_EXERCISE AIM:_
Using the entries that follow, collect the lines where the word "moved" appears.

_INFORMATION:_
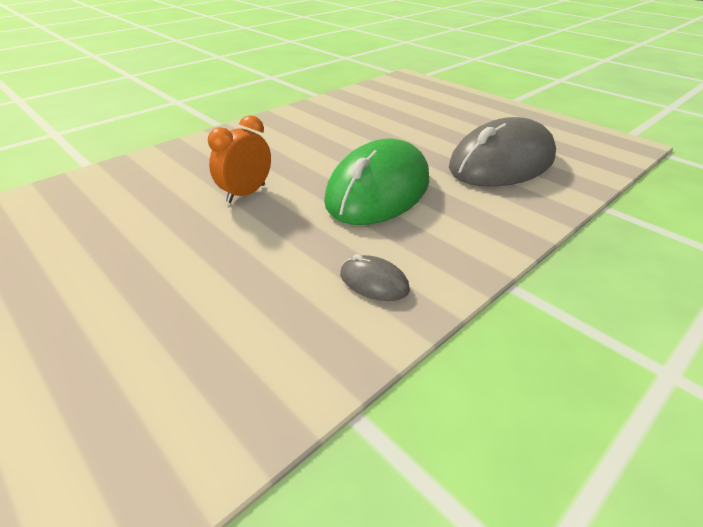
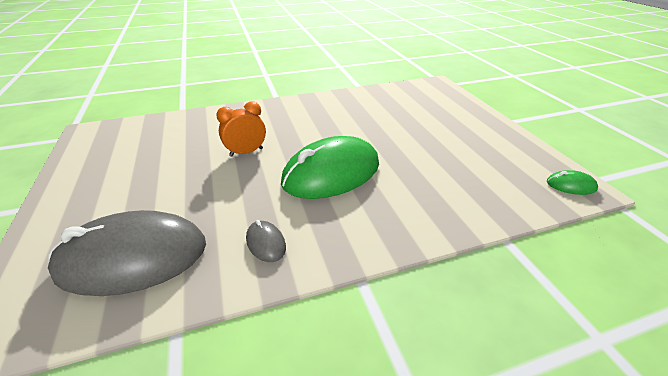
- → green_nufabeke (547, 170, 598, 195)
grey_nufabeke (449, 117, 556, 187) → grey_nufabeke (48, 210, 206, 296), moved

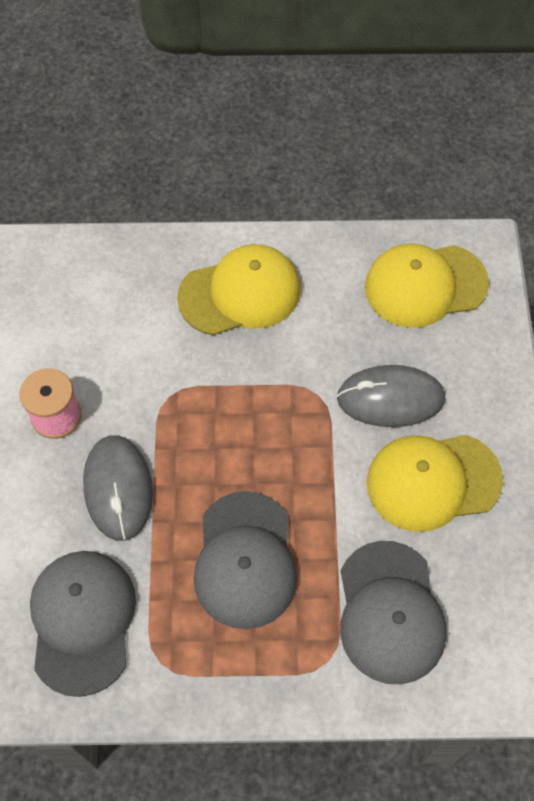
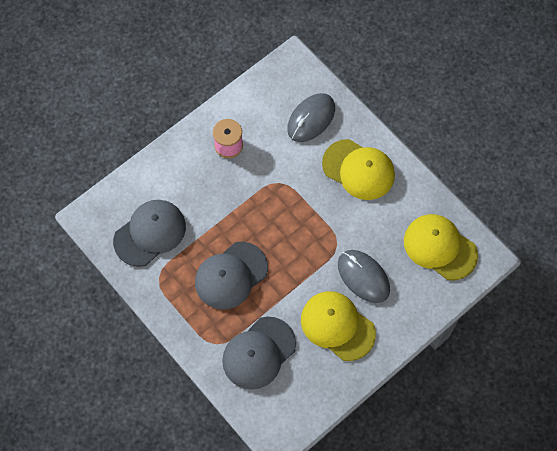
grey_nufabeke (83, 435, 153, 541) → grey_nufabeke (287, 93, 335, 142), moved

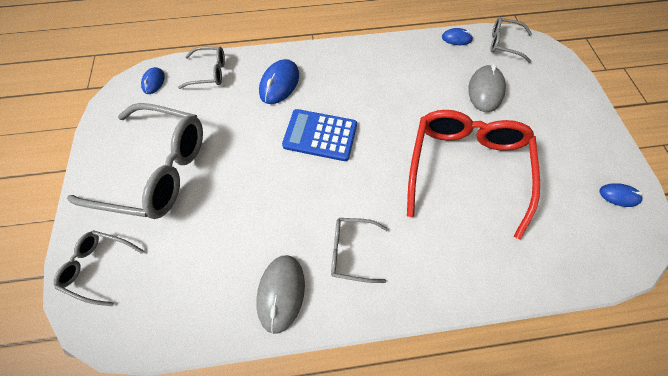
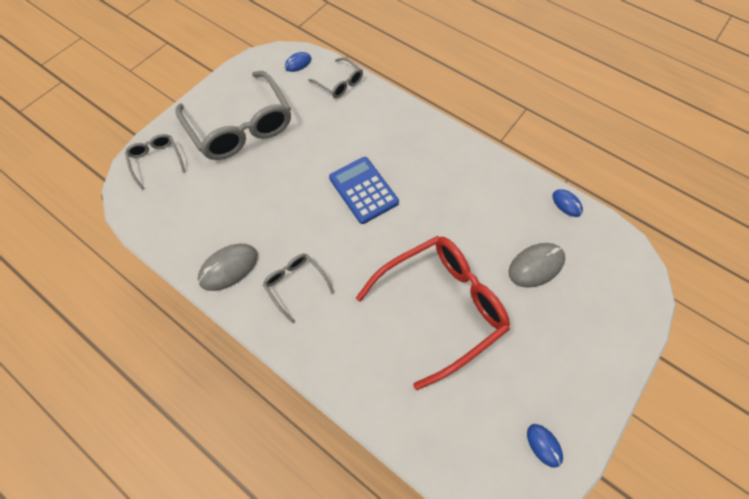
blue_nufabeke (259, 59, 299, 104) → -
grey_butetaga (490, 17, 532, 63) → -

_ANSWER TO THIS TASK:_
grey_nufabeke (449, 117, 556, 187) → grey_nufabeke (48, 210, 206, 296), moved
grey_nufabeke (83, 435, 153, 541) → grey_nufabeke (287, 93, 335, 142), moved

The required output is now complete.